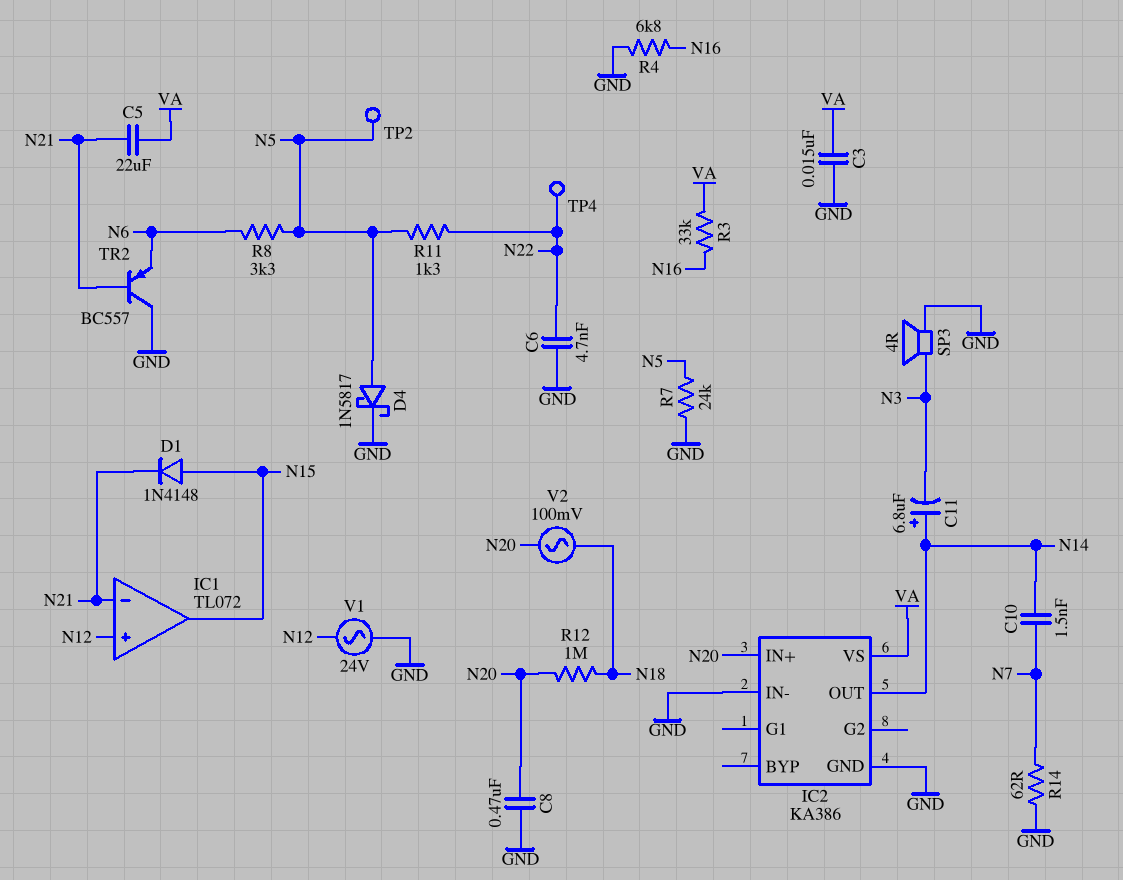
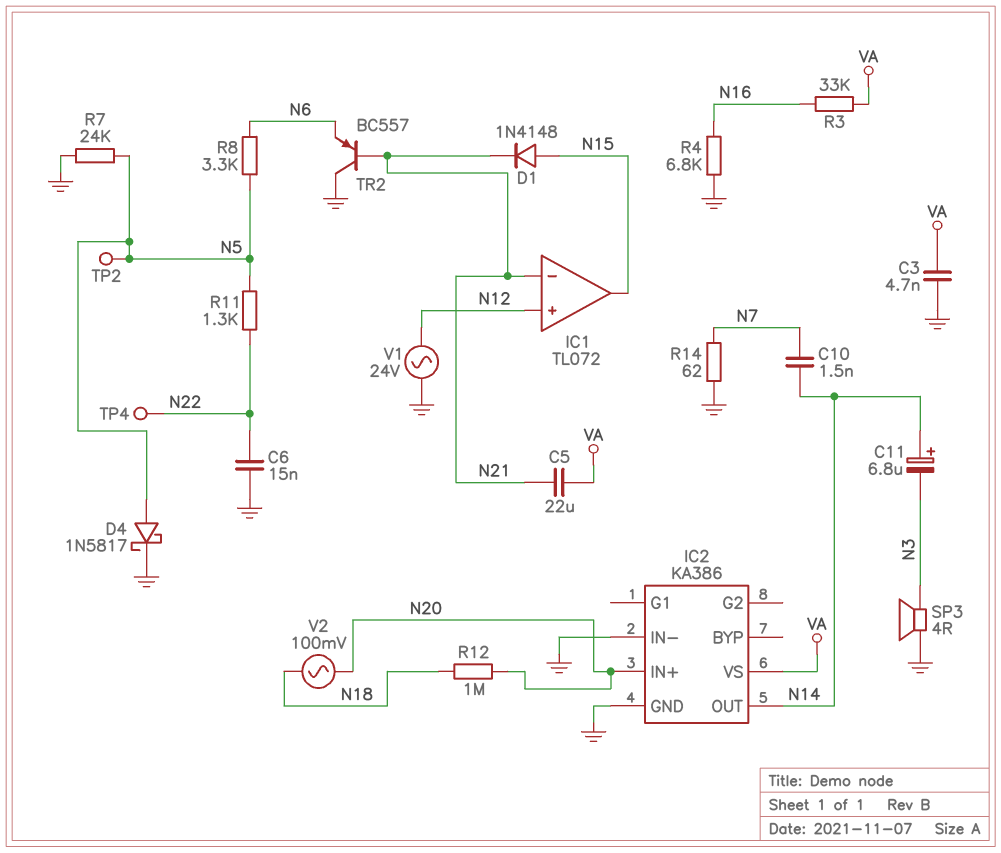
C3: 15nF (GND, VA) -> 4.7nF (GND, VA)
C6: 4.7nF (GND, N22) -> 15nF (GND, N22)
C8: 470nF (GND, N20) -> none

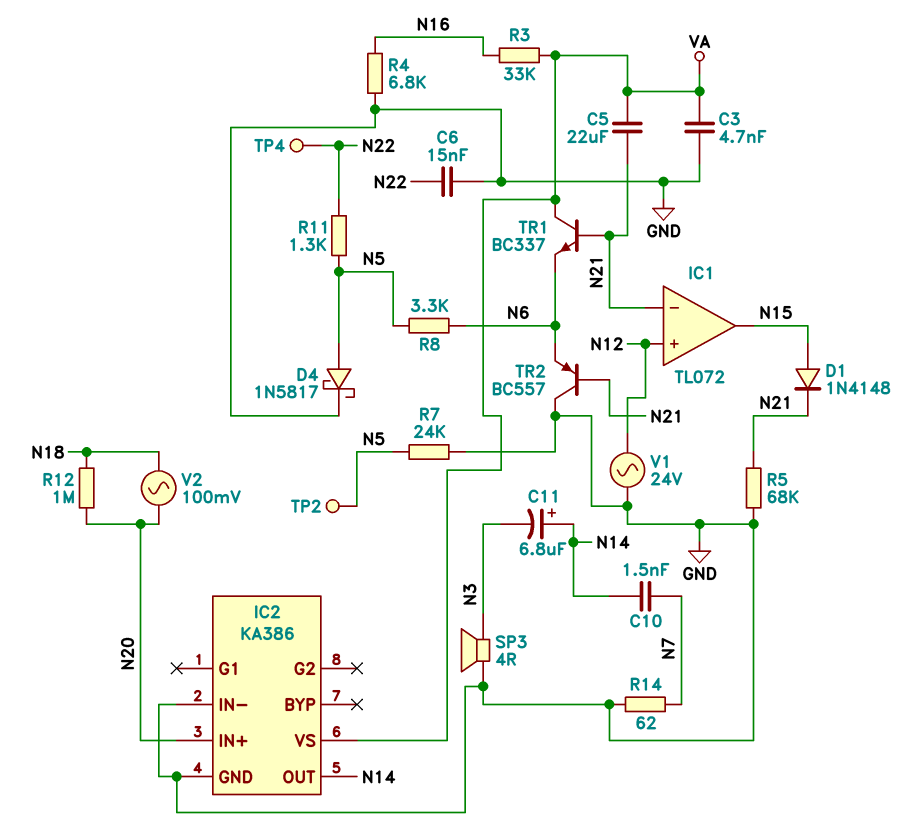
R5: none -> 68k (GND, N21)
TR1: none -> NPN BC337 (B N21, C VA, E N6)

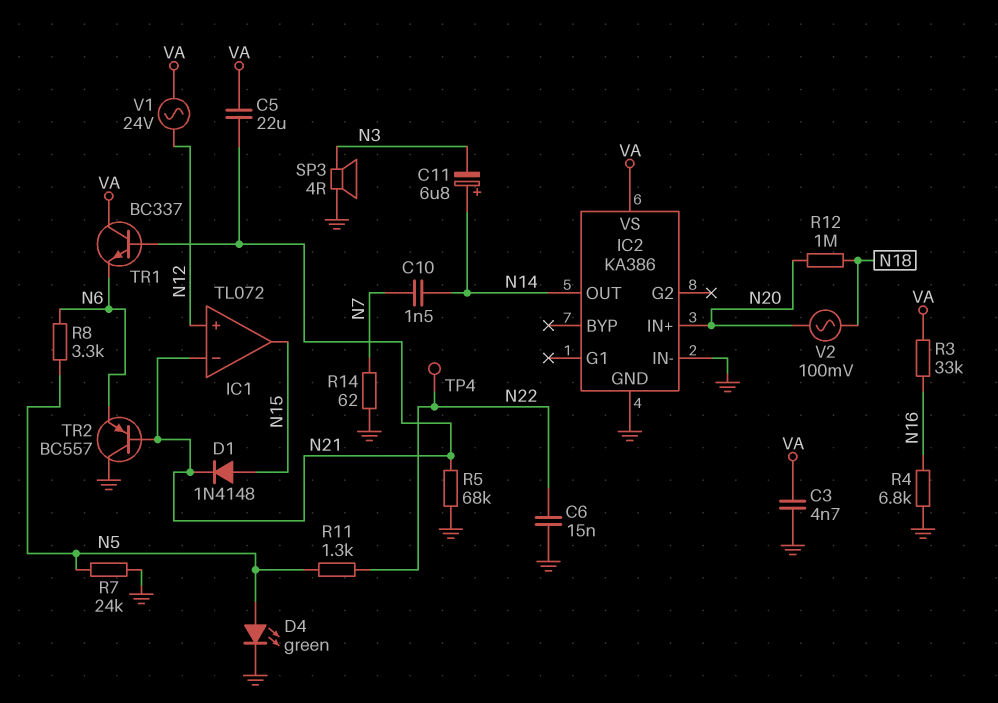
D4: schottky 1N5817 (A N5, K GND) -> LED green (A N5, K GND)
TP2: test point (N5) -> none
V1: AC 24V (GND, N12) -> AC 24V (N12, VA)

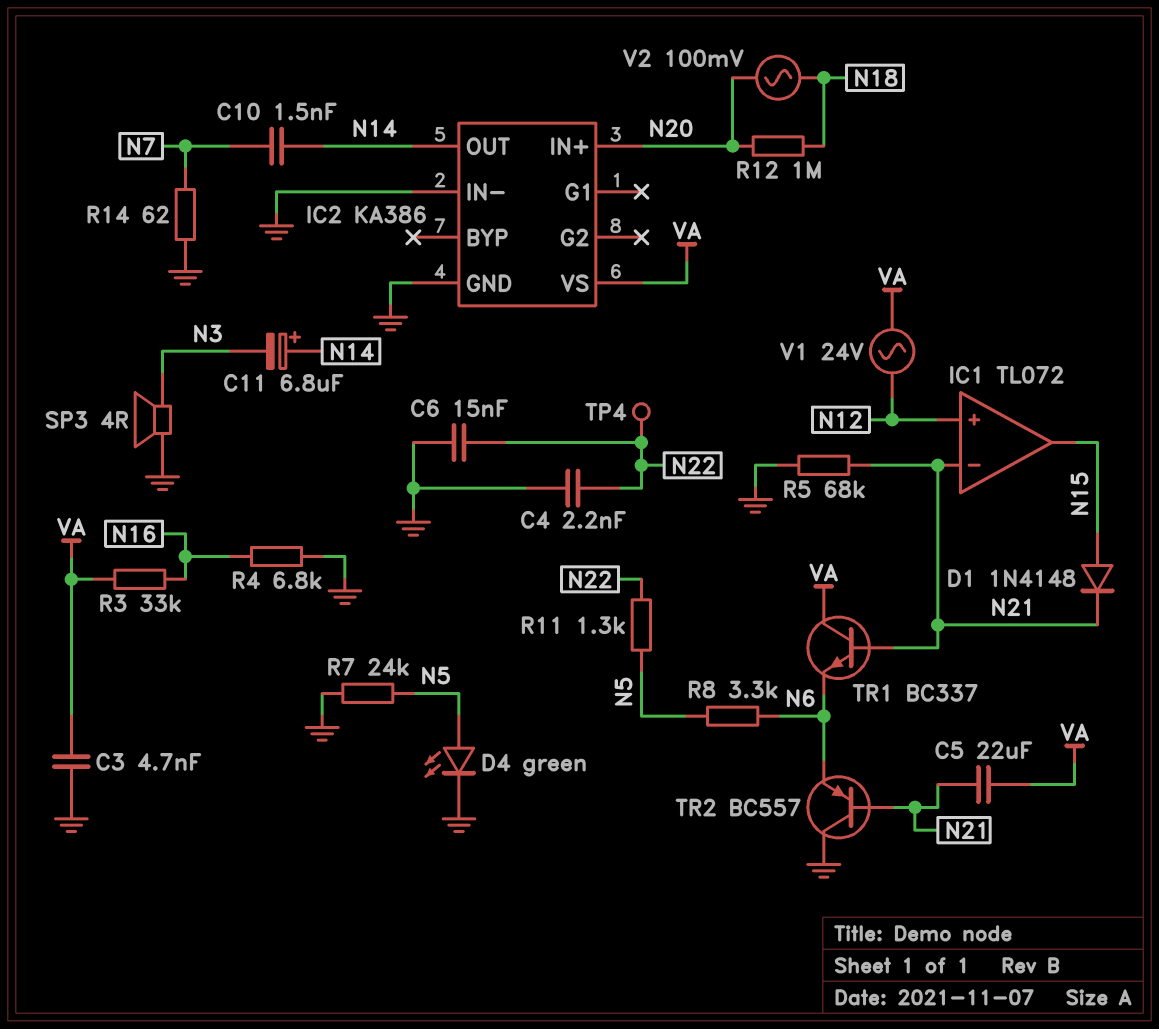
C4: none -> 2.2nF (GND, N22)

◆ **Exercise directions**:
The listing above is to be set down word for word, without its images.

◆ **Completed task**:
C3: 15nF (GND, VA) -> 4.7nF (GND, VA)
C6: 4.7nF (GND, N22) -> 15nF (GND, N22)
C8: 470nF (GND, N20) -> none

R5: none -> 68k (GND, N21)
TR1: none -> NPN BC337 (B N21, C VA, E N6)

D4: schottky 1N5817 (A N5, K GND) -> LED green (A N5, K GND)
TP2: test point (N5) -> none
V1: AC 24V (GND, N12) -> AC 24V (N12, VA)

C4: none -> 2.2nF (GND, N22)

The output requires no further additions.